**Task requirements**
Only the lines from the start of the data through the line with "none -> cyan brick L5 level 1" belong in the copy. Restate them word for word, minus the pictures.

*** Records supplied ***

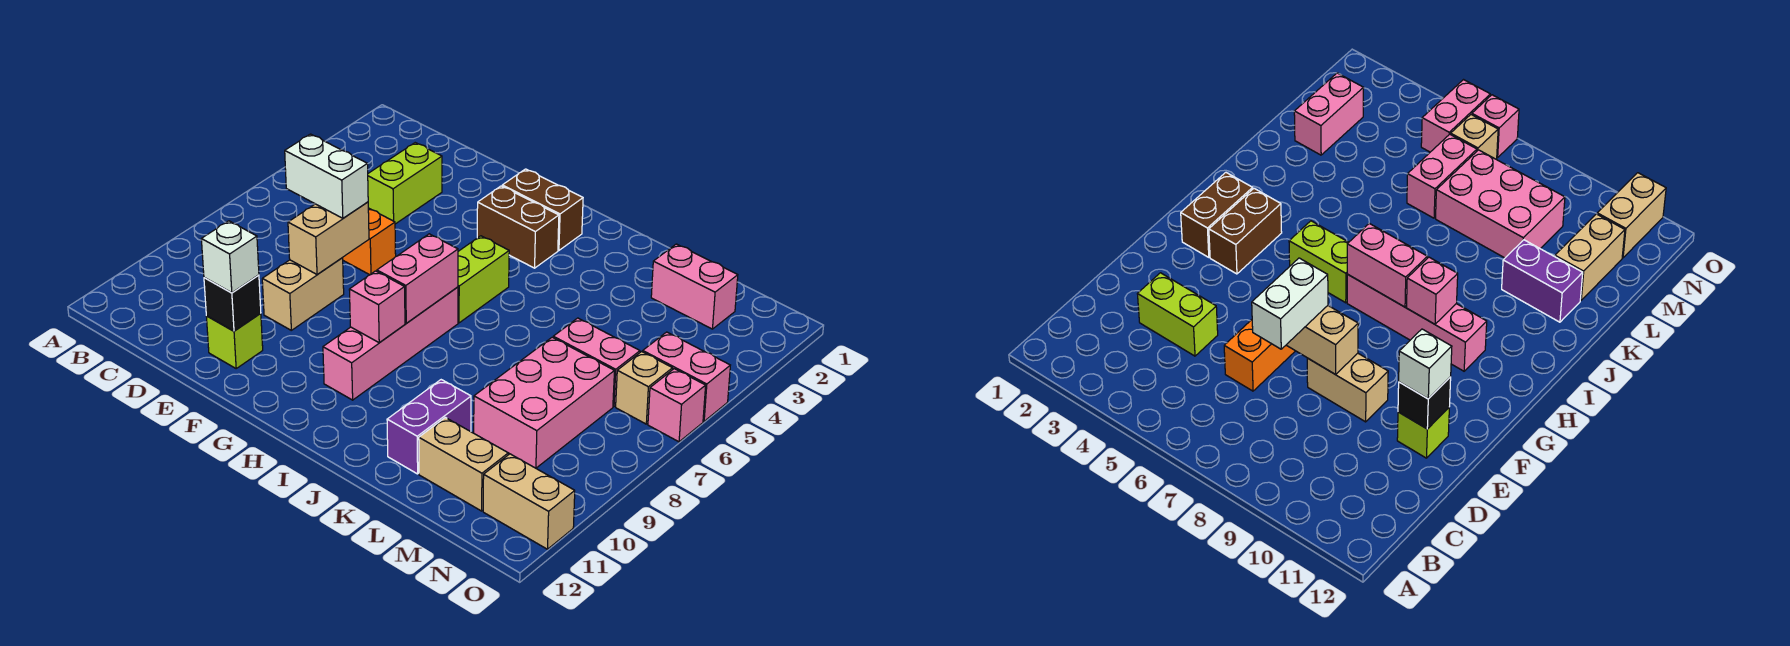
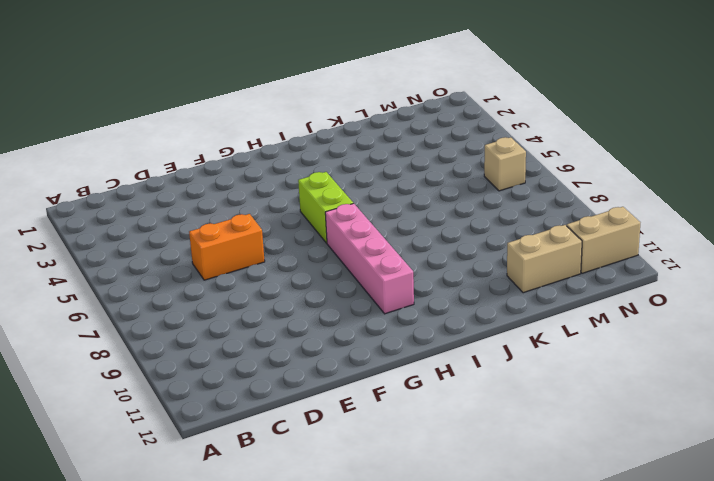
none -> lime brick D3:D4 level 1
none -> tan brick E8:E9 level 1
none -> lime brick E11 level 1

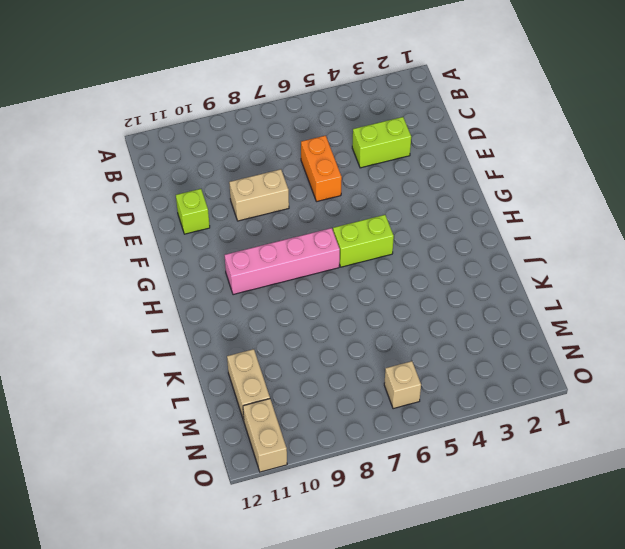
none -> brown brick G2:H2 level 1
none -> brown brick G3:H3 level 1
none -> purple brick K10:K11 level 1

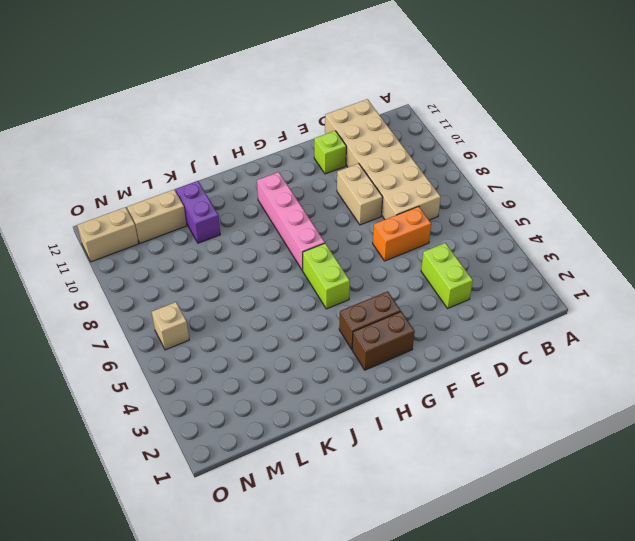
tan brick C7:D12 level 1 -> none
none -> pink brick L2:M2 level 1
none -> pink brick L6:M6 level 1
none -> pink brick L7:M9 level 1

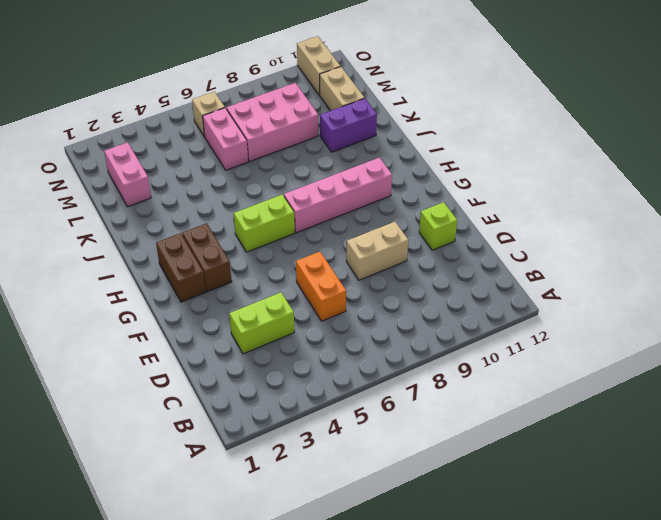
none -> pink brick N5:O5 level 1
none -> pink brick O6 level 1
none -> tan brick E7:E8 level 2

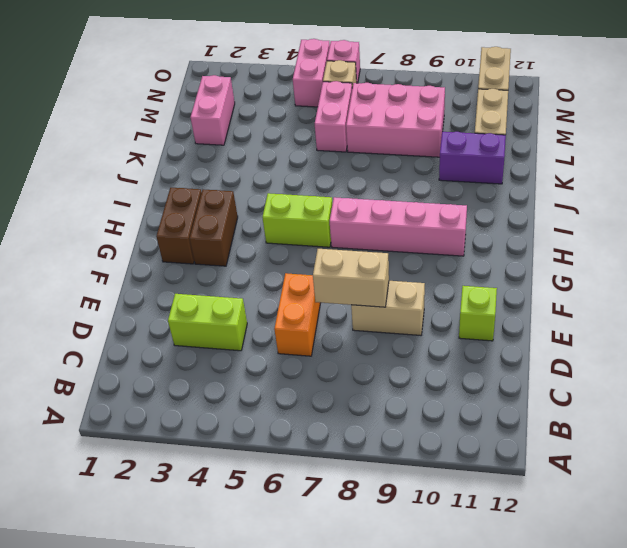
none -> black brick E11 level 2
none -> pink brick H7:H8 level 2
none -> pink brick H9 level 2

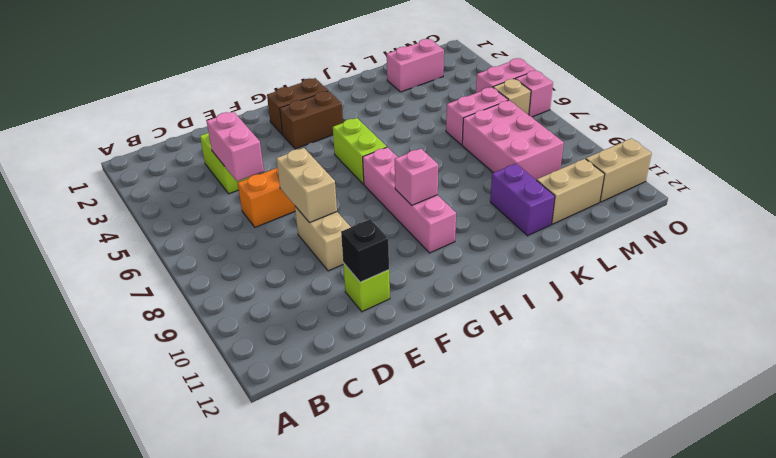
pink brick D4:D5 level 2 -> pink brick H7:H8 level 2
none -> white brick D7:E7 level 3
none -> white brick E11 level 3

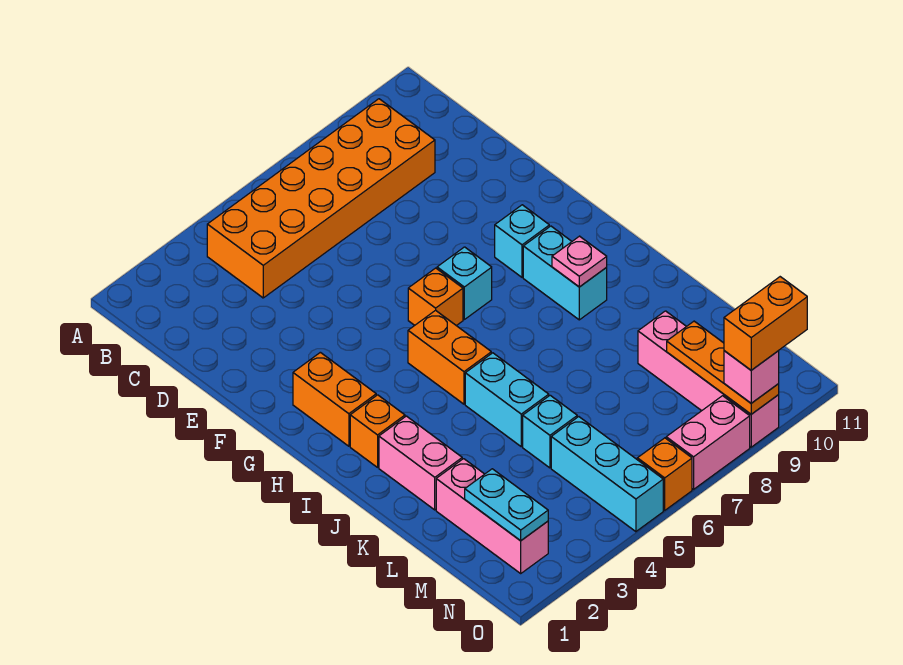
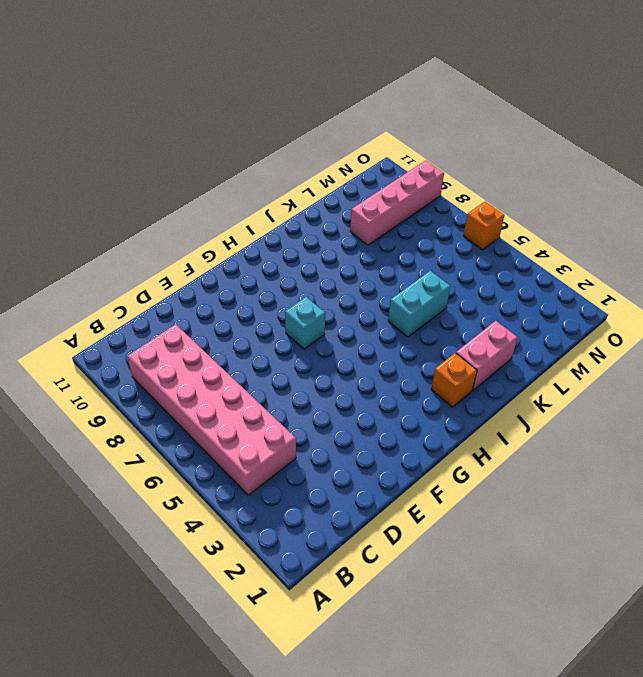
pink brick B4:C9 level 1 -> orange brick B4:C9 level 1
none -> orange brick G2:H2 level 1
none -> orange brick G6 level 1
none -> cyan brick G9 level 1

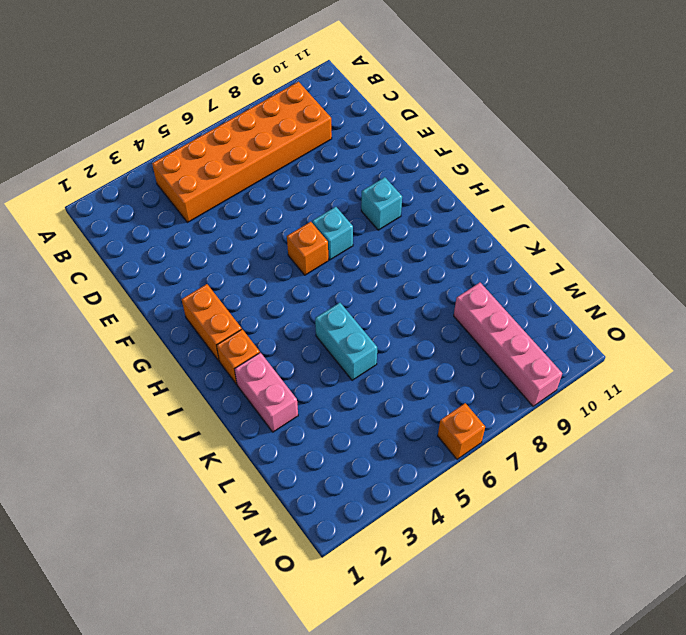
none -> orange brick H5:I5 level 1
none -> cyan brick H9:I9 level 1
none -> pink brick L2:N2 level 1

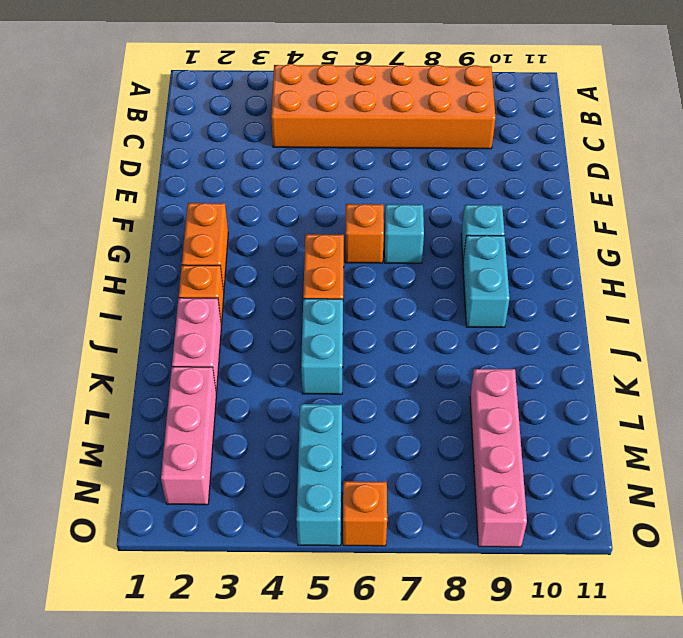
none -> cyan brick L5 level 1
none -> pink brick O7:O8 level 1
none -> pink plate I9 level 2

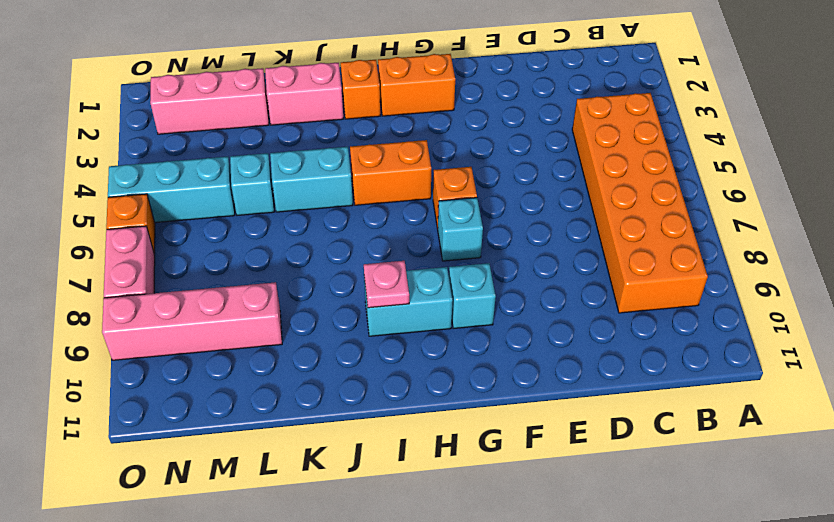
none -> cyan plate M2:N2 level 2
none -> orange plate M9:O9 level 2
none -> pink brick O9 level 3

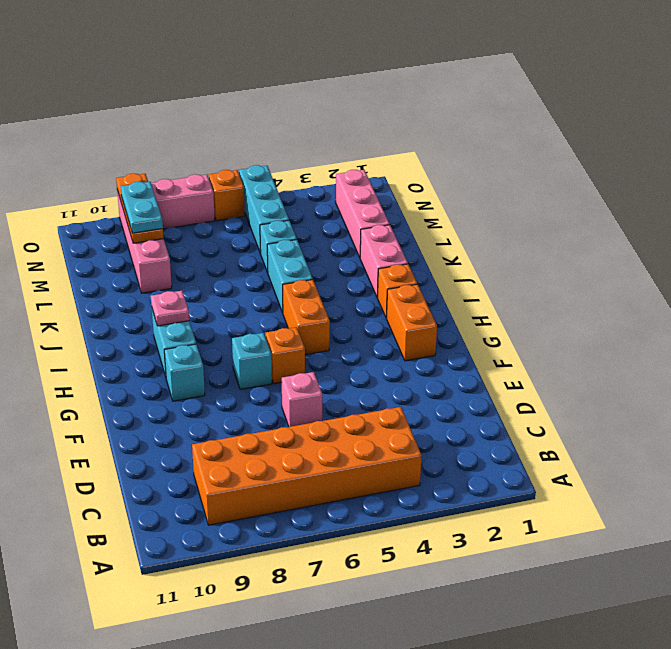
pink brick E6 level 1 -> pink brick O9 level 3
cyan plate M9:N9 level 3 -> cyan plate M2:N2 level 2
none -> orange brick O9:O10 level 4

*** End of Records supplied ***

**Solution**
none -> lime brick D3:D4 level 1
none -> tan brick E8:E9 level 1
none -> lime brick E11 level 1

none -> brown brick G2:H2 level 1
none -> brown brick G3:H3 level 1
none -> purple brick K10:K11 level 1

tan brick C7:D12 level 1 -> none
none -> pink brick L2:M2 level 1
none -> pink brick L6:M6 level 1
none -> pink brick L7:M9 level 1

none -> pink brick N5:O5 level 1
none -> pink brick O6 level 1
none -> tan brick E7:E8 level 2

none -> black brick E11 level 2
none -> pink brick H7:H8 level 2
none -> pink brick H9 level 2

pink brick D4:D5 level 2 -> pink brick H7:H8 level 2
none -> white brick D7:E7 level 3
none -> white brick E11 level 3

pink brick B4:C9 level 1 -> orange brick B4:C9 level 1
none -> orange brick G2:H2 level 1
none -> orange brick G6 level 1
none -> cyan brick G9 level 1

none -> orange brick H5:I5 level 1
none -> cyan brick H9:I9 level 1
none -> pink brick L2:N2 level 1

none -> cyan brick L5 level 1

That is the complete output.